Required work >> After locating "brown arrow: (48, 77) -> (91, 126), moved", return its line and all lines that follow through the end of the listing below, exactly; leave out pictures.

Data for this task >>
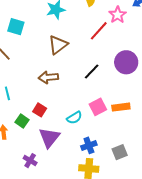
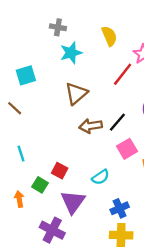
cyan square: (16, 27) -> (26, 75), turned -30
brown arrow: (48, 77) -> (91, 126), moved
pink square: (98, 107) -> (127, 149), moved
purple cross: (30, 161) -> (52, 230), size x1.5

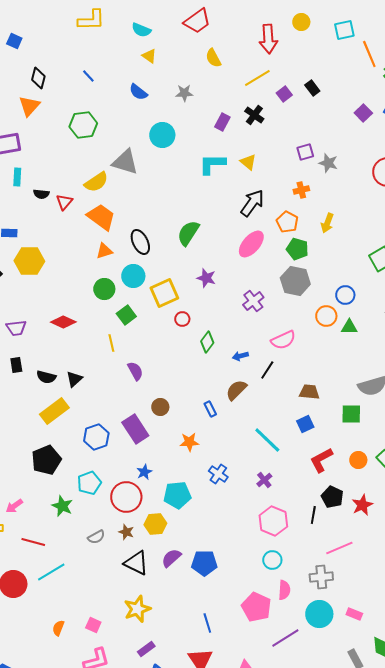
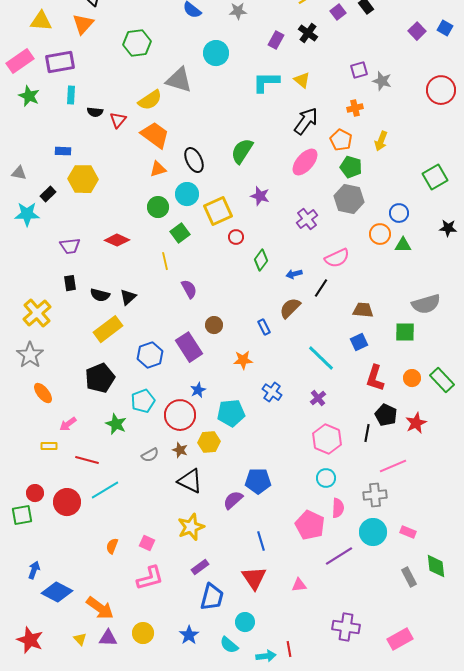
red L-shape: (321, 460) -> (375, 378), turned -44
purple semicircle: (171, 558) -> (233, 500), moved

Solved problem >>
brown arrow: (48, 77) -> (91, 126), moved
pink square: (98, 107) -> (127, 149), moved
purple cross: (30, 161) -> (52, 230), size x1.5

red L-shape: (321, 460) -> (375, 378), turned -44
purple semicircle: (171, 558) -> (233, 500), moved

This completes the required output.